= Beginning of Section =
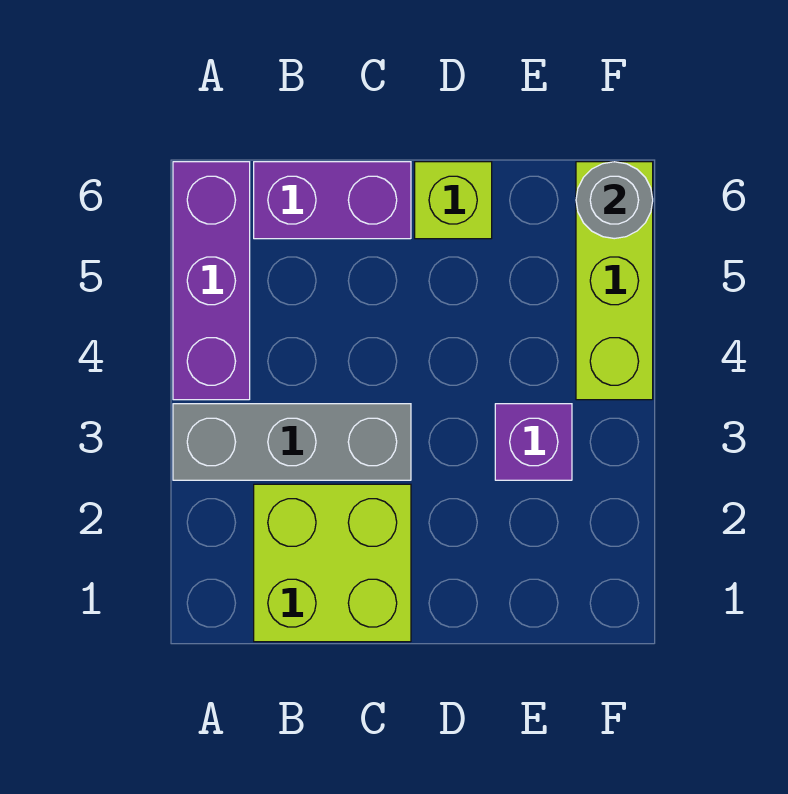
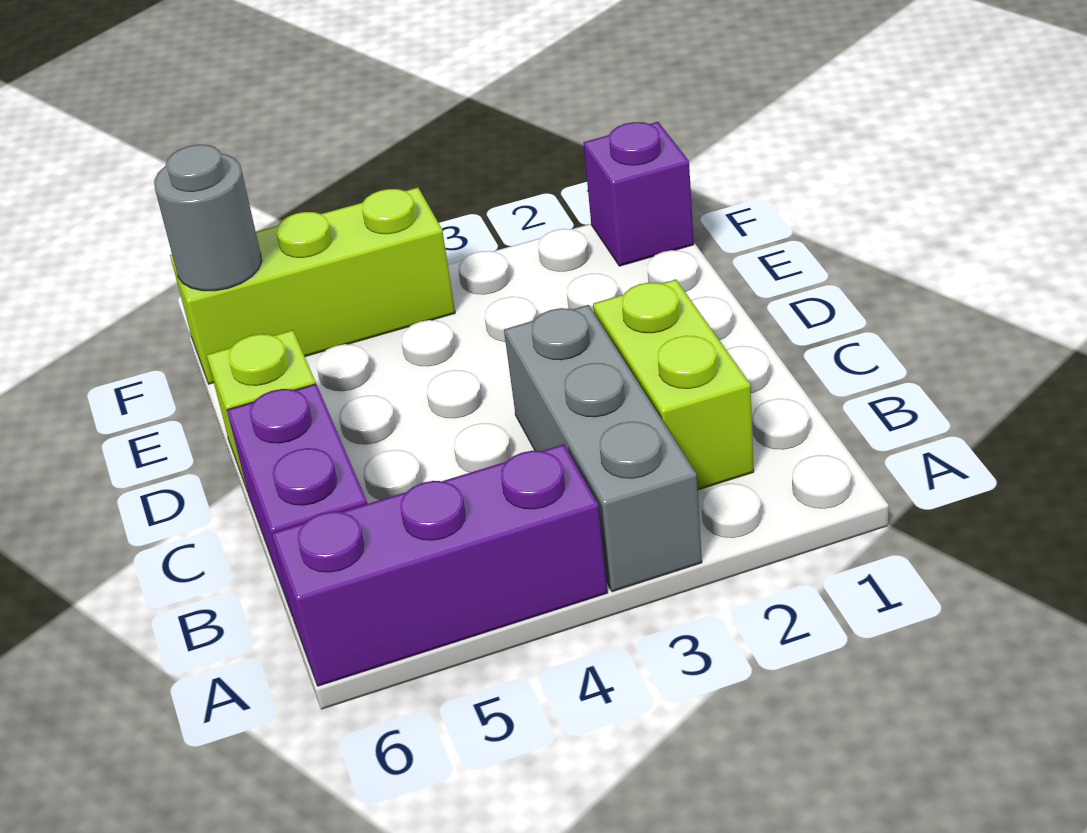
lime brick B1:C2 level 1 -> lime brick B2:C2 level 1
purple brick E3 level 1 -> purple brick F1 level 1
= End of Section =
= Beginning of Section =
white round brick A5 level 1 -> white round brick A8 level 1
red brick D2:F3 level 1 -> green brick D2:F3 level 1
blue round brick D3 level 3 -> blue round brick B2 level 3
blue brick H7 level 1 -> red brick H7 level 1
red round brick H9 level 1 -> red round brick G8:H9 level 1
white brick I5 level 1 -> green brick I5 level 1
= End of Section =
* EXERCISE AIM
Give again exactly, and only, the lines above starting at the one with "white round brick A5" and ending at the one with "white brick I5".

* RESULT OF THIS TASK
white round brick A5 level 1 -> white round brick A8 level 1
red brick D2:F3 level 1 -> green brick D2:F3 level 1
blue round brick D3 level 3 -> blue round brick B2 level 3
blue brick H7 level 1 -> red brick H7 level 1
red round brick H9 level 1 -> red round brick G8:H9 level 1
white brick I5 level 1 -> green brick I5 level 1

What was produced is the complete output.